TASK TO COMPLETE:
Quote these lines exactly: the one that holds "(553, 169) = (409, 180): pink cupcake -> none" and every line after it to the end of the material below. Skip pictures.

═════ MATERIAL PROVIDED ═════

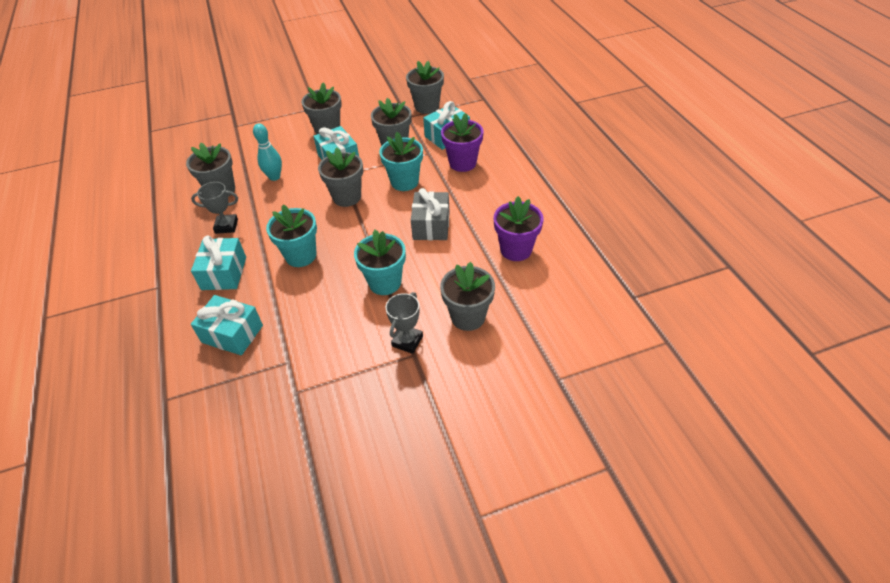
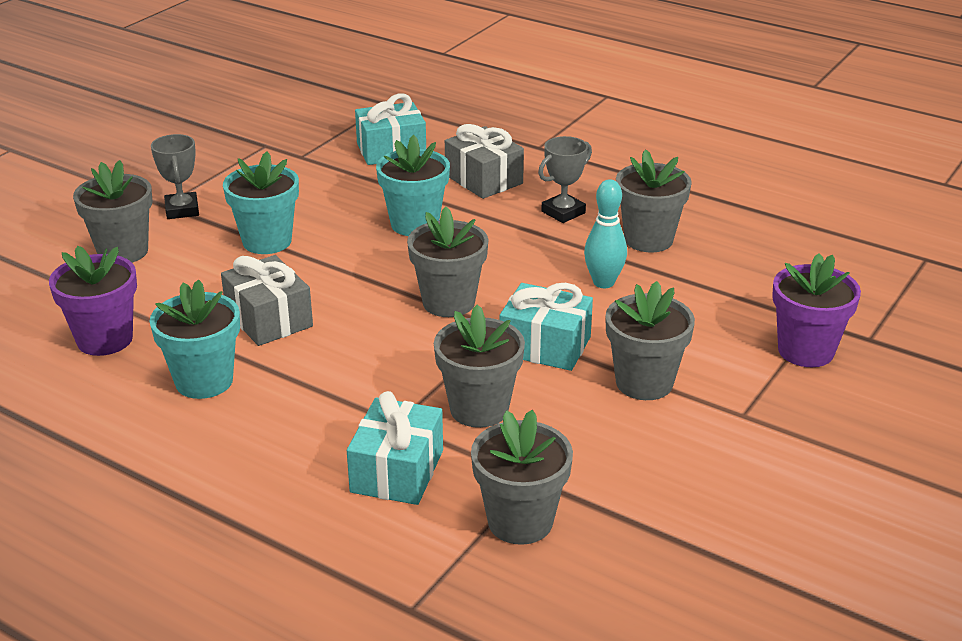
camera: 140 degrees right, 15 degrees down
(224, 273) = (483, 179): turquoise gift -> grey gift
(404, 182) = (382, 358): turquoise flower pot -> turquoise flower pot (204, 381)
(462, 163) = (310, 431): purple flower pot -> purple flower pot (806, 351)

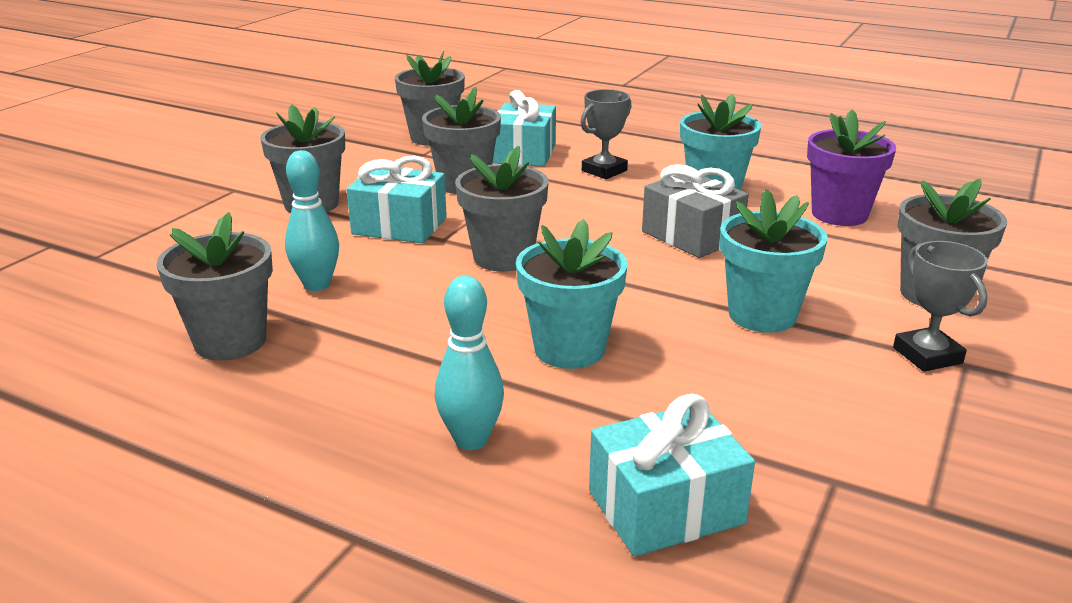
camera: 175 degrees right, 5 degrees down
(483, 179) = (471, 440): grey gift -> turquoise bowling pin
(563, 212) = (342, 380): grey trophy -> grey trophy (604, 171)
(806, 351) = (132, 232): purple flower pot -> none

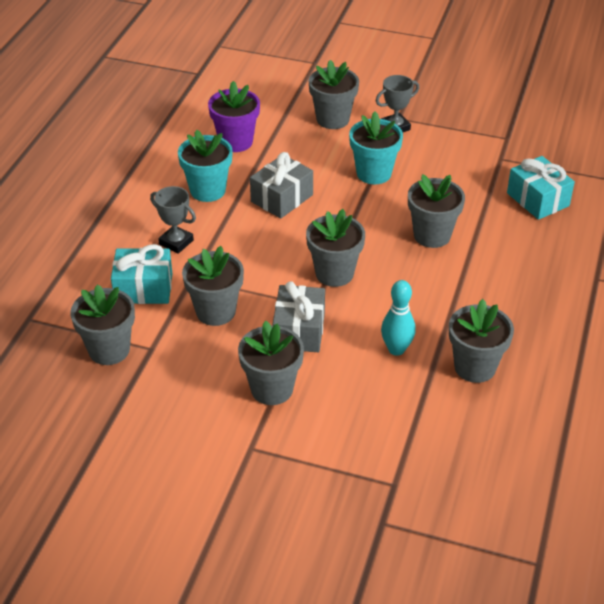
camera: 100 degrees left, 15 degrees up
(399, 226) = (299, 331): turquoise gift -> grey gift
(471, 440) = (520, 257): turquoise bowling pin -> none
(569, 349) = (432, 235): turquoise flower pot -> grey flower pot

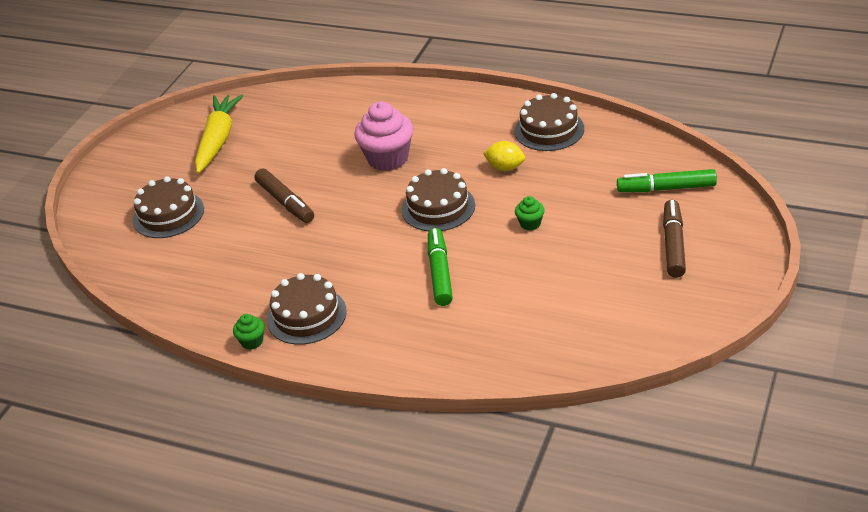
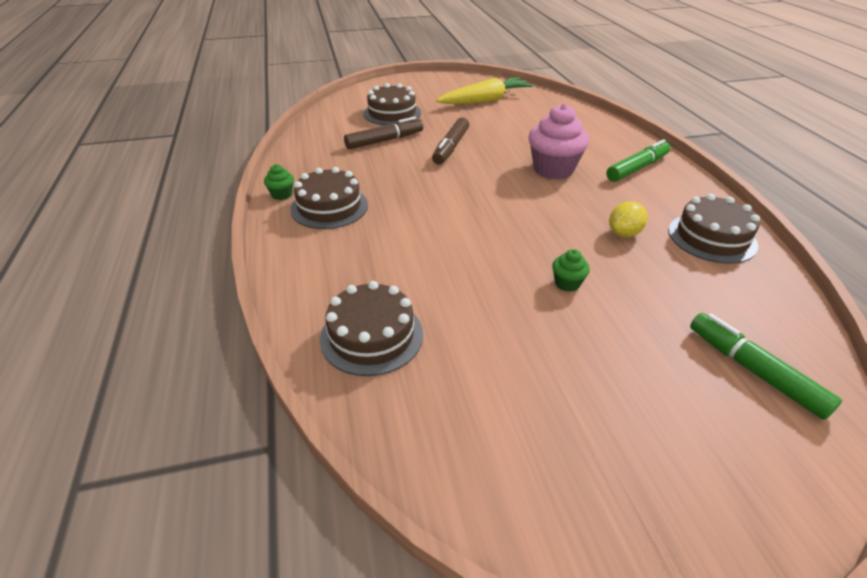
camera: 50 degrees right, 0 degrees up
(438, 207) = (525, 218): brown cake -> brown cake (371, 336)
(440, 273) = (441, 255): green marker -> green marker (637, 168)
(505, 167) = (624, 233): yellow lemon -> yellow lemon turned 60 degrees clockwise
(673, 245) = (668, 426): brown marker -> brown marker (384, 141)

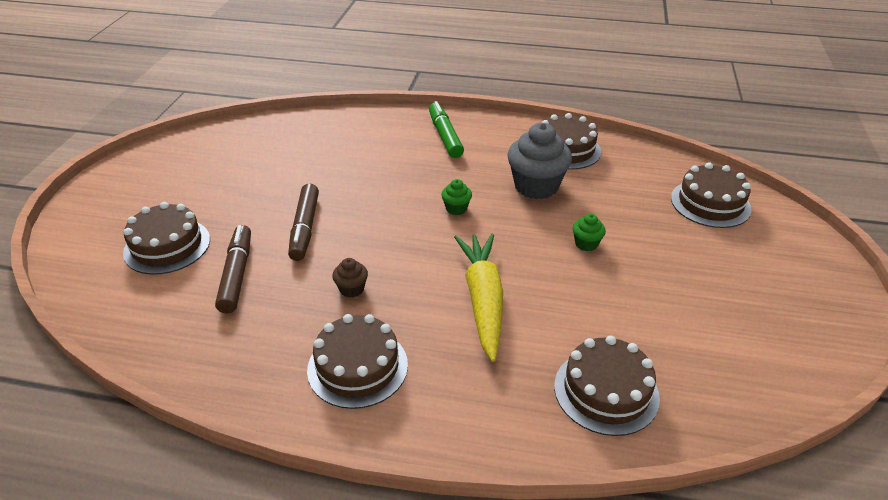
camera: 65 degrees left, 0 degrees up
(282, 195) = (292, 408): green cupcake -> green cupcake (456, 208)
(403, 183) = (351, 289): none -> brown cupcake
(451, 147) = (305, 228): brown marker -> brown marker turned 45 degrees clockwise
(485, 100) = (219, 164): yellow carrot -> yellow carrot (483, 299)
(553, 169) = (409, 180): pink cupcake -> none
(624, 233) = (536, 186): yellow lemon -> grey cupcake
(754, 371) = (710, 203): green marker -> brown cake

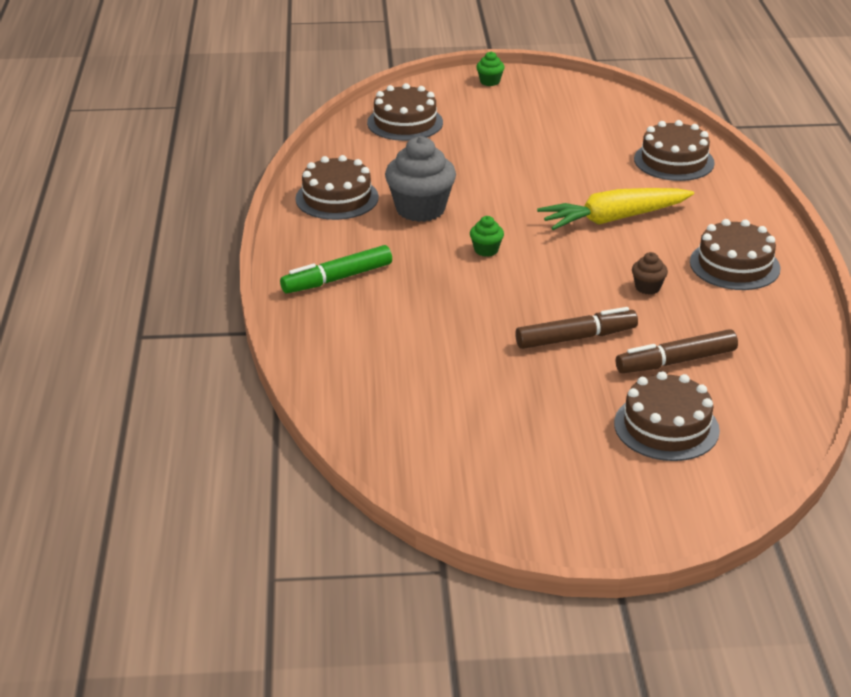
camera: 105 degrees left, 5 degrees down
(586, 244) = (503, 177): green cupcake -> green cupcake (490, 82)

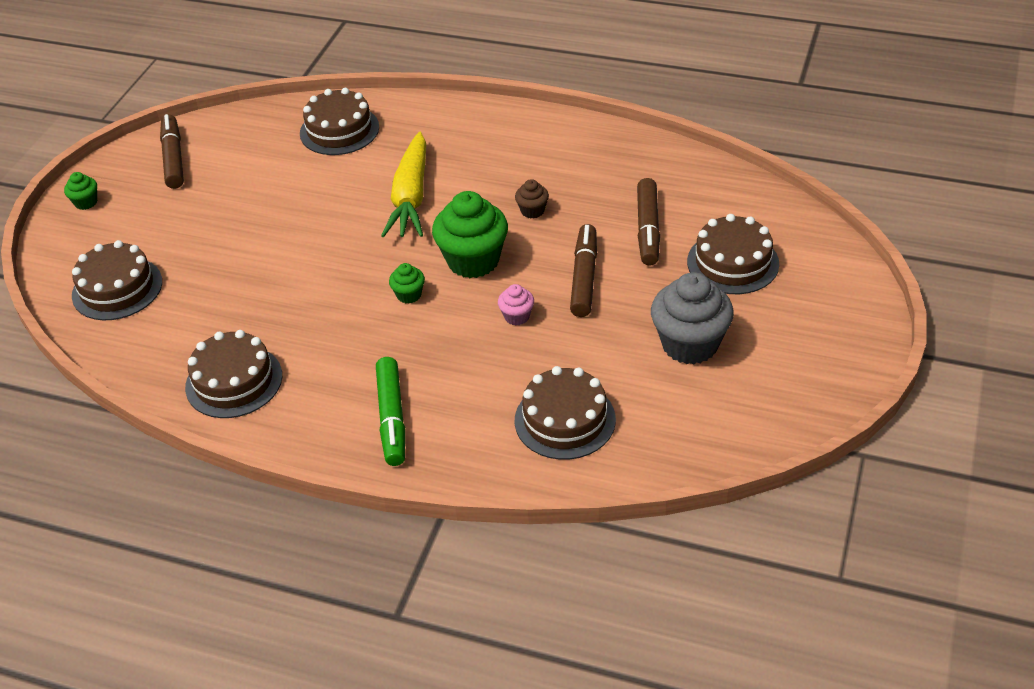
camera: 65 degrees left, 10 degrees up
(420, 209) = (302, 322): grey cupcake -> grey cupcake (690, 344)
(497, 312) = (517, 316): none -> pink cupcake
(553, 272) = (473, 261): none -> green cupcake
(570, 100) = (173, 158): none -> brown marker
(734, 265) = (528, 151): brown cake -> brown cake (565, 420)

═════

YOUR SOLUTION:
(553, 169) = (409, 180): pink cupcake -> none
(624, 233) = (536, 186): yellow lemon -> grey cupcake
(754, 371) = (710, 203): green marker -> brown cake

camera: 105 degrees left, 5 degrees down
(586, 244) = (503, 177): green cupcake -> green cupcake (490, 82)

camera: 65 degrees left, 10 degrees up
(420, 209) = (302, 322): grey cupcake -> grey cupcake (690, 344)
(497, 312) = (517, 316): none -> pink cupcake
(553, 272) = (473, 261): none -> green cupcake
(570, 100) = (173, 158): none -> brown marker
(734, 265) = (528, 151): brown cake -> brown cake (565, 420)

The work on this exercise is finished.